▸ TASK DETAILS:
Records follow. Print exactly the lines from the one that has "L1: 4.7mH (MIC, SIG) -> 47mH (MIC, SIG)" through the one that has "R4: 910 (IND, SIG2) -> 110 (IND, SIG2)", inclusive, and omit the pictures.
START THE RECORDS
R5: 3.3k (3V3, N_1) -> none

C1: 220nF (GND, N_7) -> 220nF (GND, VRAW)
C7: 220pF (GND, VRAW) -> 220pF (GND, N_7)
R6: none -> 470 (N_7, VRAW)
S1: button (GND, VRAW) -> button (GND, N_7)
END THE RECORDS
START THE RECORDS
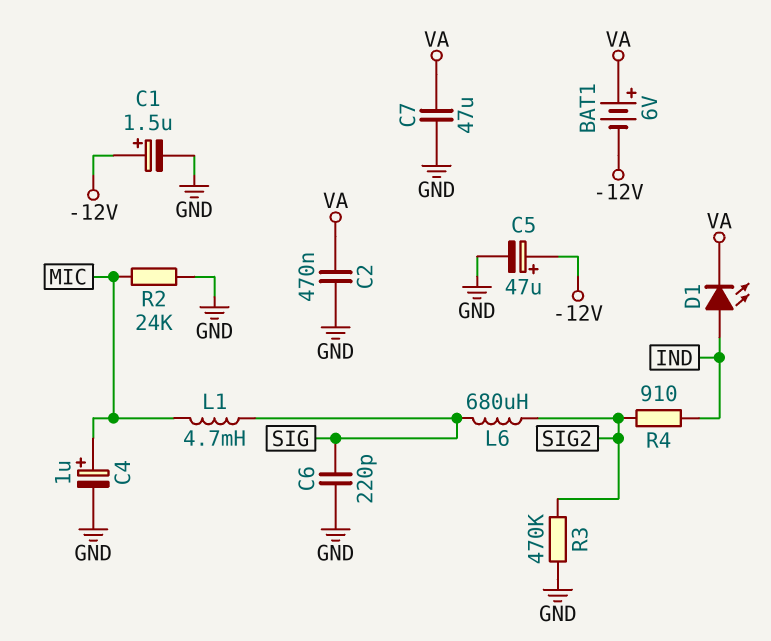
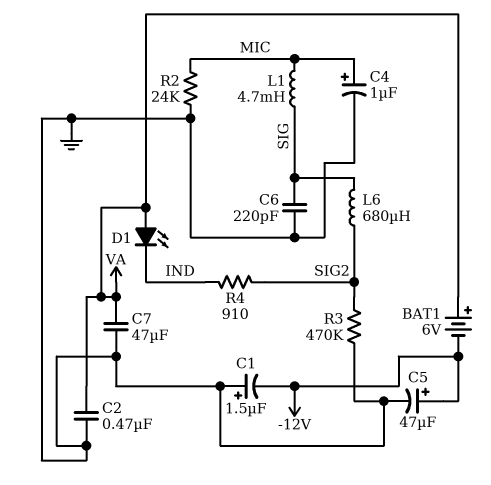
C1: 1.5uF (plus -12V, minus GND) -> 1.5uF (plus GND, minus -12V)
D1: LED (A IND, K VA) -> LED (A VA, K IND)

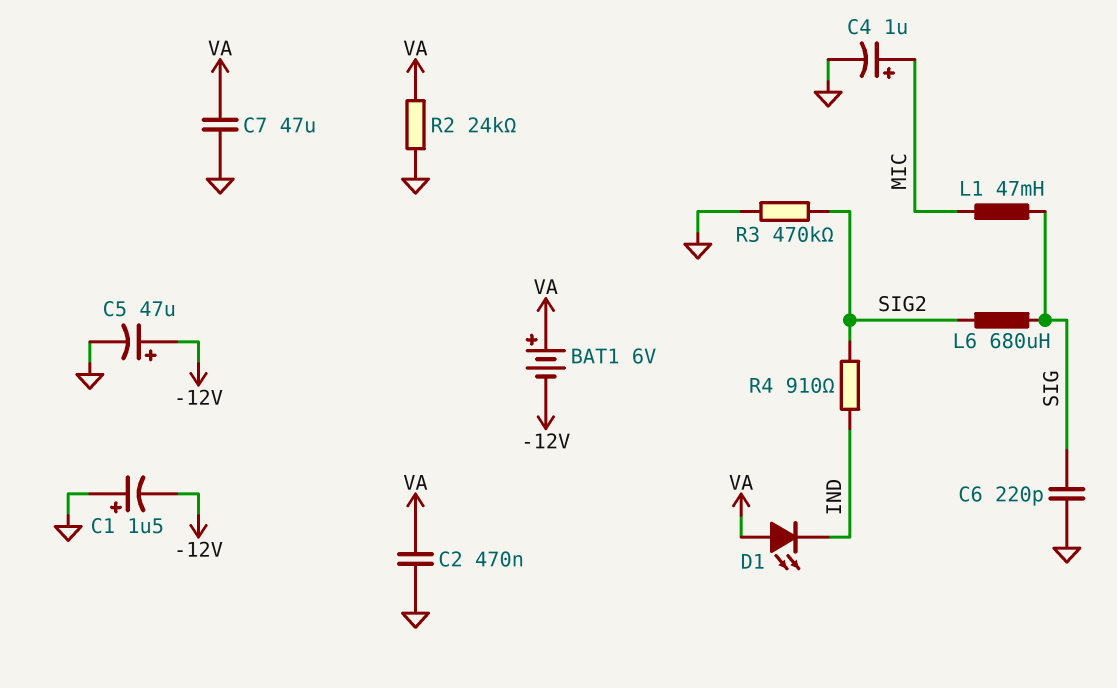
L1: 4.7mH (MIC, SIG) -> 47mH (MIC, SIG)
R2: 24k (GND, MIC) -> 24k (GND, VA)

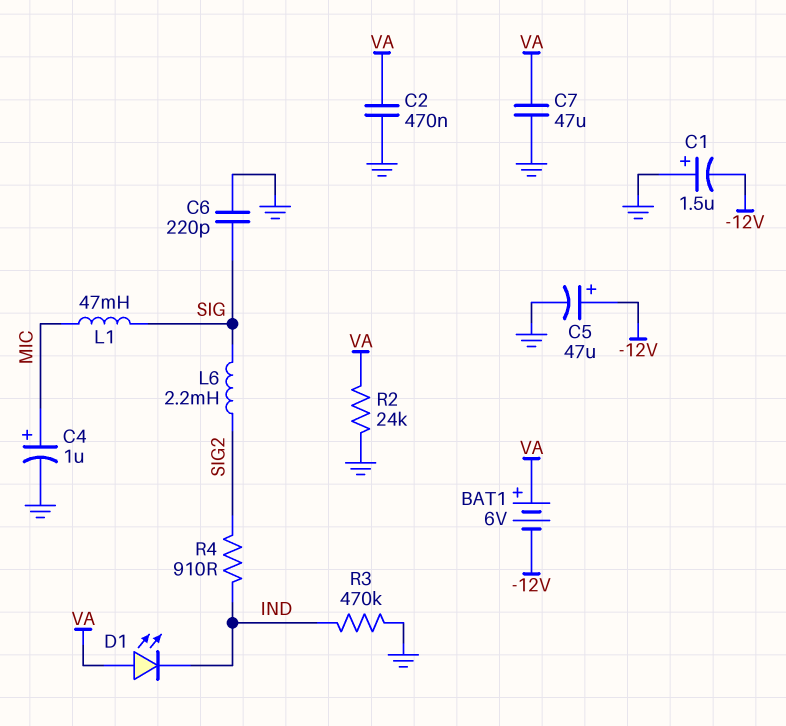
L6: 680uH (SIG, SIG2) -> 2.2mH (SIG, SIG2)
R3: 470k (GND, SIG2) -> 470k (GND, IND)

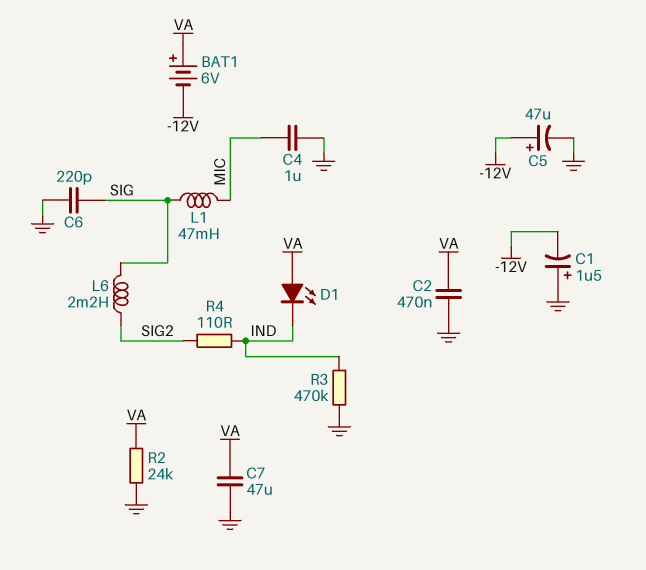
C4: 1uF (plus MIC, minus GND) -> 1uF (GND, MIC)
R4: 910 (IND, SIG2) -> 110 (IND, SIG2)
END THE RECORDS
▸ SOLUTION TO THE PROBLEM:
L1: 4.7mH (MIC, SIG) -> 47mH (MIC, SIG)
R2: 24k (GND, MIC) -> 24k (GND, VA)

L6: 680uH (SIG, SIG2) -> 2.2mH (SIG, SIG2)
R3: 470k (GND, SIG2) -> 470k (GND, IND)

C4: 1uF (plus MIC, minus GND) -> 1uF (GND, MIC)
R4: 910 (IND, SIG2) -> 110 (IND, SIG2)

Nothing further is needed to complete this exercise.